Records for the exercise ▸
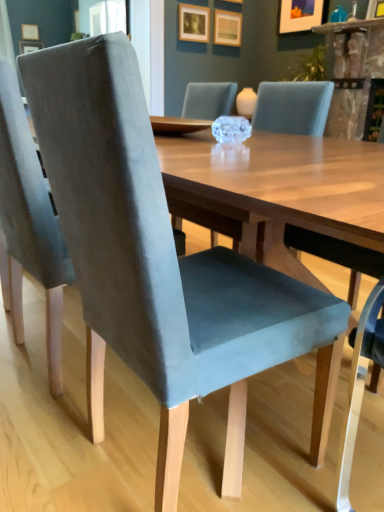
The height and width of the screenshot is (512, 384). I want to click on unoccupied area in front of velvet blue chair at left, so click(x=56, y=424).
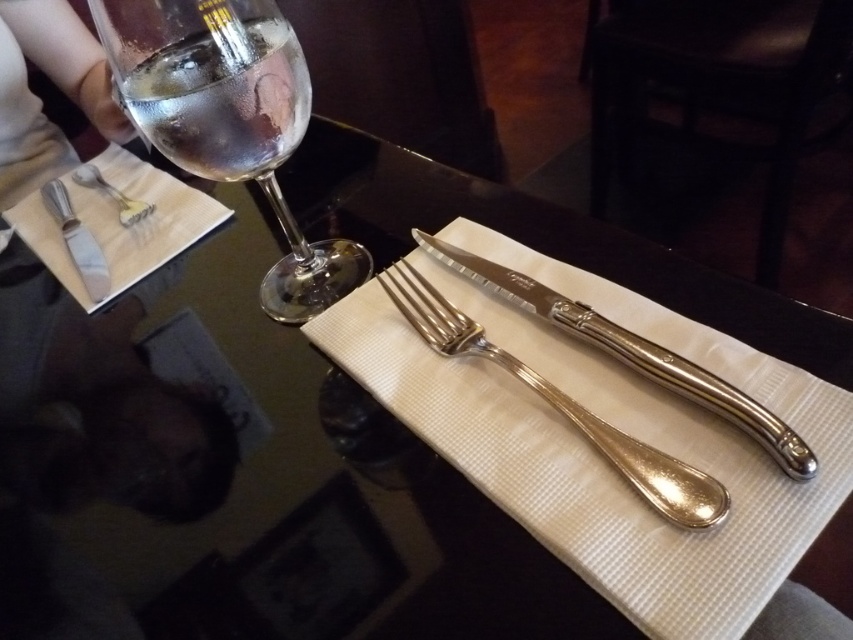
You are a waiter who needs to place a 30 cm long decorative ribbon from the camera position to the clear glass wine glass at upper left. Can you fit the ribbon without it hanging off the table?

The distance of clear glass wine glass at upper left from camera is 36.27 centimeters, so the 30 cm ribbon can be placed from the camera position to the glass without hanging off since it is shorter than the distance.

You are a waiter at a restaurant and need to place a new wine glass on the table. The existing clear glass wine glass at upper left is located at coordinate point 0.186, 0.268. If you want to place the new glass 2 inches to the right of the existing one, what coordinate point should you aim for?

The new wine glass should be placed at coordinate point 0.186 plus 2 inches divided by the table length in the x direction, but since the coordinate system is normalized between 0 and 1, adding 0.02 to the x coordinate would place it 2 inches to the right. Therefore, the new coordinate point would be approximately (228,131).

* * *

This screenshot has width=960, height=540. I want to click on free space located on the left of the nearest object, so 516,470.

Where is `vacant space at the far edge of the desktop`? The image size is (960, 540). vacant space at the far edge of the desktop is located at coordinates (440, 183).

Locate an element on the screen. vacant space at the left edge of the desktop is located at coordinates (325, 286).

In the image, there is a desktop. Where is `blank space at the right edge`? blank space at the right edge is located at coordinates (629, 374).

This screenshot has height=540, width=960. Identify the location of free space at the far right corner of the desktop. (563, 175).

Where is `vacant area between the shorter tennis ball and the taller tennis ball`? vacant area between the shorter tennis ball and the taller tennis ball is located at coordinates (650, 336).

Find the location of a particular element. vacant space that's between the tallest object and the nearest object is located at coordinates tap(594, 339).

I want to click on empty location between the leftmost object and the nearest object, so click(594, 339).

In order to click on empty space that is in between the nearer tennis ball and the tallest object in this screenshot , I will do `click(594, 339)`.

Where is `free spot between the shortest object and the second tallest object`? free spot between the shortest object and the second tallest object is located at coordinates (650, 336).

...

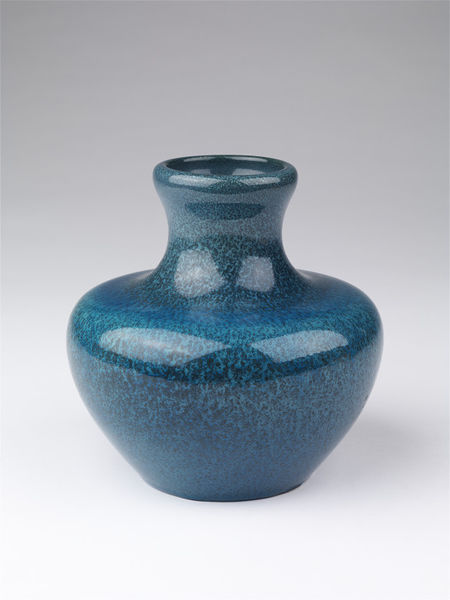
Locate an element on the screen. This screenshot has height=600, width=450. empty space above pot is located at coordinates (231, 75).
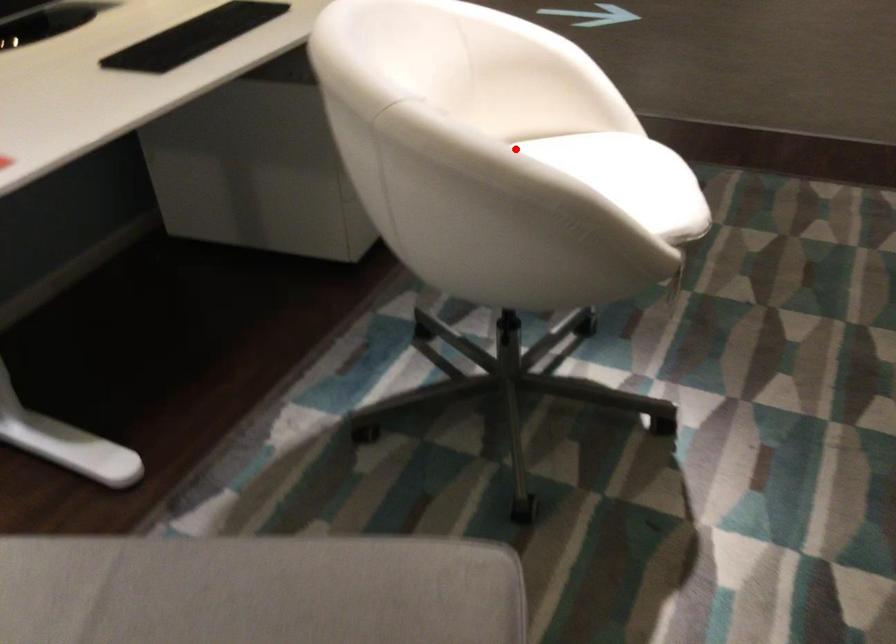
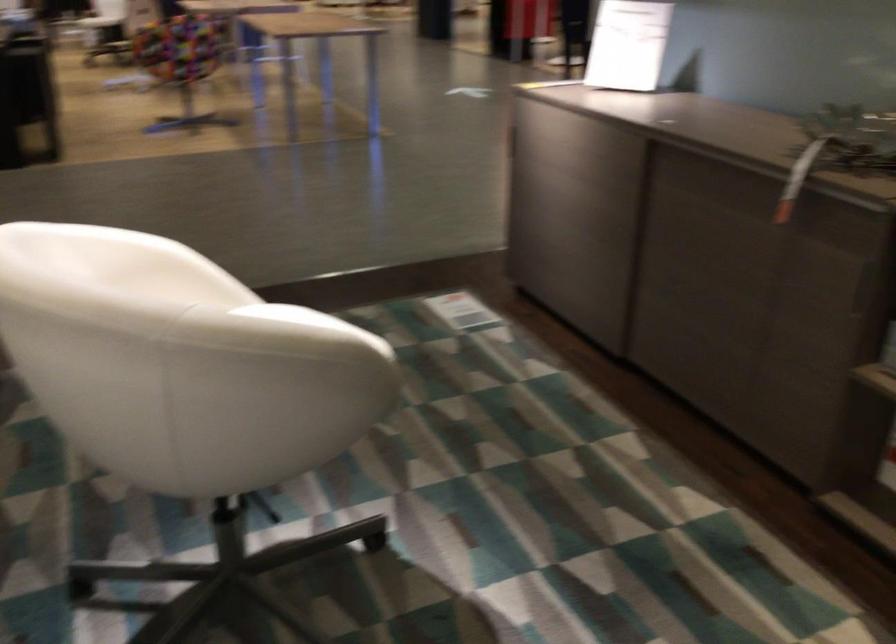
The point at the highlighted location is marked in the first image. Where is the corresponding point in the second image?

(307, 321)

Task statement ▸
Take the part of the records that opens with the line containing "The height and" and closes with the line containing "You are a waiter at". Write it out again with "waiter" switched to "server", everything else unchanged and the pictures left out.

Exercise result ▸
The height and width of the screenshot is (512, 384). I want to click on unoccupied area in front of velvet blue chair at left, so click(x=56, y=424).
You are a server who needs to place a 30 cm long decorative ribbon from the camera position to the clear glass wine glass at upper left. Can you fit the ribbon without it hanging off the table?

The distance of clear glass wine glass at upper left from camera is 36.27 centimeters, so the 30 cm ribbon can be placed from the camera position to the glass without hanging off since it is shorter than the distance.

You are a server at a restaurant and need to place a new wine glass on the table. The existing clear glass wine glass at upper left is located at coordinate point 0.186, 0.268. If you want to place the new glass 2 inches to the right of the existing one, what coordinate point should you aim for?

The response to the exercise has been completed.